▶ RECORDS FOR THE EXERCISE:
- - - - - - -
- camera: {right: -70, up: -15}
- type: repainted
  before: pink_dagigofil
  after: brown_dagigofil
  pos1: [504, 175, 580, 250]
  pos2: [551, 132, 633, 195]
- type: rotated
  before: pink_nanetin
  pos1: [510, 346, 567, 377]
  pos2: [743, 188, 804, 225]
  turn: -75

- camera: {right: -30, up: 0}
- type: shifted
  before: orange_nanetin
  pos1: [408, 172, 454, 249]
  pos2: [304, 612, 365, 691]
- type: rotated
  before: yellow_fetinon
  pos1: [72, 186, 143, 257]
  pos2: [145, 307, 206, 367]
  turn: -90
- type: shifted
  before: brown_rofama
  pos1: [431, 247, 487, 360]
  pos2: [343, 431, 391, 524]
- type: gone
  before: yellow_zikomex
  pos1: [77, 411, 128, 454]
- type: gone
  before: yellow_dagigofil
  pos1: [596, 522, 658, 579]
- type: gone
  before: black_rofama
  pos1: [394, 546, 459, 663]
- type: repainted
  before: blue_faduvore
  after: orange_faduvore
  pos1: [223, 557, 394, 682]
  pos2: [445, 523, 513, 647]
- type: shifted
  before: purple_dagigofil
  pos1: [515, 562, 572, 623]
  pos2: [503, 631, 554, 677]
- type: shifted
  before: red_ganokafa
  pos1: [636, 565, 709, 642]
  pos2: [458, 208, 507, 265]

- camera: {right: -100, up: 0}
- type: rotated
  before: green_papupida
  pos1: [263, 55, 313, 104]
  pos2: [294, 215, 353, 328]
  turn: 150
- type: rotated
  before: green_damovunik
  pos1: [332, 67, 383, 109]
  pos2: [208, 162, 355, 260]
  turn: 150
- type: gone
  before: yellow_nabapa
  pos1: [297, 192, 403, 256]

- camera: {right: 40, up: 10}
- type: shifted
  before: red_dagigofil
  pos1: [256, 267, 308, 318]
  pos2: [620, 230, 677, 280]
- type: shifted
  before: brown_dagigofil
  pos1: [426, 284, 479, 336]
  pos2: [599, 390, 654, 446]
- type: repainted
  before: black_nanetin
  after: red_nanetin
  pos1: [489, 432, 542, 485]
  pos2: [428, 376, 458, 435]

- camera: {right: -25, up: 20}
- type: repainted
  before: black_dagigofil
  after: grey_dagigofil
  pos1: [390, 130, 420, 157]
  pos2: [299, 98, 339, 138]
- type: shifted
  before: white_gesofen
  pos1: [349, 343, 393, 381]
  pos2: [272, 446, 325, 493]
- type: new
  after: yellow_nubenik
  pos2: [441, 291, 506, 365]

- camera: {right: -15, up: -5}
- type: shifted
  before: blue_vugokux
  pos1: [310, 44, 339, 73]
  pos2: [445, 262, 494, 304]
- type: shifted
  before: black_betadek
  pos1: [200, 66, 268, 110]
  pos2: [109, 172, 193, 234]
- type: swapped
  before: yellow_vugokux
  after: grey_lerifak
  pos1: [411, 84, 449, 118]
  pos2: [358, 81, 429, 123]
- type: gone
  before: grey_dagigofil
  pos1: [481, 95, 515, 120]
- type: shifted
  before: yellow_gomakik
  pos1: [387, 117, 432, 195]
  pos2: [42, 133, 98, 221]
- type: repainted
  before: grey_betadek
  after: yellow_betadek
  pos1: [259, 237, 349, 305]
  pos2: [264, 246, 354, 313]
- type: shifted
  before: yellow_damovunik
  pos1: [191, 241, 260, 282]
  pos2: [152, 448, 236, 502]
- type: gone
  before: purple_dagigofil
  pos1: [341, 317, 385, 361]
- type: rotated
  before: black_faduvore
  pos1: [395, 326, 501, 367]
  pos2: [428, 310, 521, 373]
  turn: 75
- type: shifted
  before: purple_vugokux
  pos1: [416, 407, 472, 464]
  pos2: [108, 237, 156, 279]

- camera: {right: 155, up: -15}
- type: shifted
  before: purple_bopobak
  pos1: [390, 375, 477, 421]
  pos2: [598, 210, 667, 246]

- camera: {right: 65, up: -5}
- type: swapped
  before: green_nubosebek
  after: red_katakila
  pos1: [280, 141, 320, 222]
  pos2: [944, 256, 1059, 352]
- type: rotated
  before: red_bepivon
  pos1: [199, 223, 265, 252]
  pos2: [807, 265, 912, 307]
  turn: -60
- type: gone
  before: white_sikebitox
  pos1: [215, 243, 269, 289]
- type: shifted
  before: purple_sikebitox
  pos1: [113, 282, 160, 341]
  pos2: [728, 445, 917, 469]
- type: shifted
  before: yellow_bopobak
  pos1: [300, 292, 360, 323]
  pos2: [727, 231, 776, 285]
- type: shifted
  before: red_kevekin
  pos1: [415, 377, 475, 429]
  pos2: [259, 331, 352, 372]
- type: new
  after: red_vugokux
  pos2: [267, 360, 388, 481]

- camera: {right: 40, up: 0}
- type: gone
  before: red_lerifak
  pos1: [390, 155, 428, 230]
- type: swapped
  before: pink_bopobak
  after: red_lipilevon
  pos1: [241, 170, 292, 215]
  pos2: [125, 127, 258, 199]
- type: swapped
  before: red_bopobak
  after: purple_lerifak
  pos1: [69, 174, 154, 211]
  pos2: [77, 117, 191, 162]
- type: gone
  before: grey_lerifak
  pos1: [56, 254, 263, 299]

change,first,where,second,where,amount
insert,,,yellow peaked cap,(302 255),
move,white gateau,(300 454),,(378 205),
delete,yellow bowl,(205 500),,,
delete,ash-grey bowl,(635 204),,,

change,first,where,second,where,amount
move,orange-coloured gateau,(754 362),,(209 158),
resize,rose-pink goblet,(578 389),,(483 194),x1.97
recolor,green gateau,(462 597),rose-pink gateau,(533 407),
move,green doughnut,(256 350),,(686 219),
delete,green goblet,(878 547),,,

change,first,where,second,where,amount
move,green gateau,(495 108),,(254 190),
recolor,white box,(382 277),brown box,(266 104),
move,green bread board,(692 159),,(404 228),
- - - - - - -
▶ DIRECTIONS FOR THIS TASK:
Return every record above exactly as it appears.

▶ REPLY:
- camera: {right: -70, up: -15}
- type: repainted
  before: pink_dagigofil
  after: brown_dagigofil
  pos1: [504, 175, 580, 250]
  pos2: [551, 132, 633, 195]
- type: rotated
  before: pink_nanetin
  pos1: [510, 346, 567, 377]
  pos2: [743, 188, 804, 225]
  turn: -75

- camera: {right: -30, up: 0}
- type: shifted
  before: orange_nanetin
  pos1: [408, 172, 454, 249]
  pos2: [304, 612, 365, 691]
- type: rotated
  before: yellow_fetinon
  pos1: [72, 186, 143, 257]
  pos2: [145, 307, 206, 367]
  turn: -90
- type: shifted
  before: brown_rofama
  pos1: [431, 247, 487, 360]
  pos2: [343, 431, 391, 524]
- type: gone
  before: yellow_zikomex
  pos1: [77, 411, 128, 454]
- type: gone
  before: yellow_dagigofil
  pos1: [596, 522, 658, 579]
- type: gone
  before: black_rofama
  pos1: [394, 546, 459, 663]
- type: repainted
  before: blue_faduvore
  after: orange_faduvore
  pos1: [223, 557, 394, 682]
  pos2: [445, 523, 513, 647]
- type: shifted
  before: purple_dagigofil
  pos1: [515, 562, 572, 623]
  pos2: [503, 631, 554, 677]
- type: shifted
  before: red_ganokafa
  pos1: [636, 565, 709, 642]
  pos2: [458, 208, 507, 265]

- camera: {right: -100, up: 0}
- type: rotated
  before: green_papupida
  pos1: [263, 55, 313, 104]
  pos2: [294, 215, 353, 328]
  turn: 150
- type: rotated
  before: green_damovunik
  pos1: [332, 67, 383, 109]
  pos2: [208, 162, 355, 260]
  turn: 150
- type: gone
  before: yellow_nabapa
  pos1: [297, 192, 403, 256]

- camera: {right: 40, up: 10}
- type: shifted
  before: red_dagigofil
  pos1: [256, 267, 308, 318]
  pos2: [620, 230, 677, 280]
- type: shifted
  before: brown_dagigofil
  pos1: [426, 284, 479, 336]
  pos2: [599, 390, 654, 446]
- type: repainted
  before: black_nanetin
  after: red_nanetin
  pos1: [489, 432, 542, 485]
  pos2: [428, 376, 458, 435]

- camera: {right: -25, up: 20}
- type: repainted
  before: black_dagigofil
  after: grey_dagigofil
  pos1: [390, 130, 420, 157]
  pos2: [299, 98, 339, 138]
- type: shifted
  before: white_gesofen
  pos1: [349, 343, 393, 381]
  pos2: [272, 446, 325, 493]
- type: new
  after: yellow_nubenik
  pos2: [441, 291, 506, 365]

- camera: {right: -15, up: -5}
- type: shifted
  before: blue_vugokux
  pos1: [310, 44, 339, 73]
  pos2: [445, 262, 494, 304]
- type: shifted
  before: black_betadek
  pos1: [200, 66, 268, 110]
  pos2: [109, 172, 193, 234]
- type: swapped
  before: yellow_vugokux
  after: grey_lerifak
  pos1: [411, 84, 449, 118]
  pos2: [358, 81, 429, 123]
- type: gone
  before: grey_dagigofil
  pos1: [481, 95, 515, 120]
- type: shifted
  before: yellow_gomakik
  pos1: [387, 117, 432, 195]
  pos2: [42, 133, 98, 221]
- type: repainted
  before: grey_betadek
  after: yellow_betadek
  pos1: [259, 237, 349, 305]
  pos2: [264, 246, 354, 313]
- type: shifted
  before: yellow_damovunik
  pos1: [191, 241, 260, 282]
  pos2: [152, 448, 236, 502]
- type: gone
  before: purple_dagigofil
  pos1: [341, 317, 385, 361]
- type: rotated
  before: black_faduvore
  pos1: [395, 326, 501, 367]
  pos2: [428, 310, 521, 373]
  turn: 75
- type: shifted
  before: purple_vugokux
  pos1: [416, 407, 472, 464]
  pos2: [108, 237, 156, 279]

- camera: {right: 155, up: -15}
- type: shifted
  before: purple_bopobak
  pos1: [390, 375, 477, 421]
  pos2: [598, 210, 667, 246]

- camera: {right: 65, up: -5}
- type: swapped
  before: green_nubosebek
  after: red_katakila
  pos1: [280, 141, 320, 222]
  pos2: [944, 256, 1059, 352]
- type: rotated
  before: red_bepivon
  pos1: [199, 223, 265, 252]
  pos2: [807, 265, 912, 307]
  turn: -60
- type: gone
  before: white_sikebitox
  pos1: [215, 243, 269, 289]
- type: shifted
  before: purple_sikebitox
  pos1: [113, 282, 160, 341]
  pos2: [728, 445, 917, 469]
- type: shifted
  before: yellow_bopobak
  pos1: [300, 292, 360, 323]
  pos2: [727, 231, 776, 285]
- type: shifted
  before: red_kevekin
  pos1: [415, 377, 475, 429]
  pos2: [259, 331, 352, 372]
- type: new
  after: red_vugokux
  pos2: [267, 360, 388, 481]

- camera: {right: 40, up: 0}
- type: gone
  before: red_lerifak
  pos1: [390, 155, 428, 230]
- type: swapped
  before: pink_bopobak
  after: red_lipilevon
  pos1: [241, 170, 292, 215]
  pos2: [125, 127, 258, 199]
- type: swapped
  before: red_bopobak
  after: purple_lerifak
  pos1: [69, 174, 154, 211]
  pos2: [77, 117, 191, 162]
- type: gone
  before: grey_lerifak
  pos1: [56, 254, 263, 299]

change,first,where,second,where,amount
insert,,,yellow peaked cap,(302 255),
move,white gateau,(300 454),,(378 205),
delete,yellow bowl,(205 500),,,
delete,ash-grey bowl,(635 204),,,

change,first,where,second,where,amount
move,orange-coloured gateau,(754 362),,(209 158),
resize,rose-pink goblet,(578 389),,(483 194),x1.97
recolor,green gateau,(462 597),rose-pink gateau,(533 407),
move,green doughnut,(256 350),,(686 219),
delete,green goblet,(878 547),,,

change,first,where,second,where,amount
move,green gateau,(495 108),,(254 190),
recolor,white box,(382 277),brown box,(266 104),
move,green bread board,(692 159),,(404 228),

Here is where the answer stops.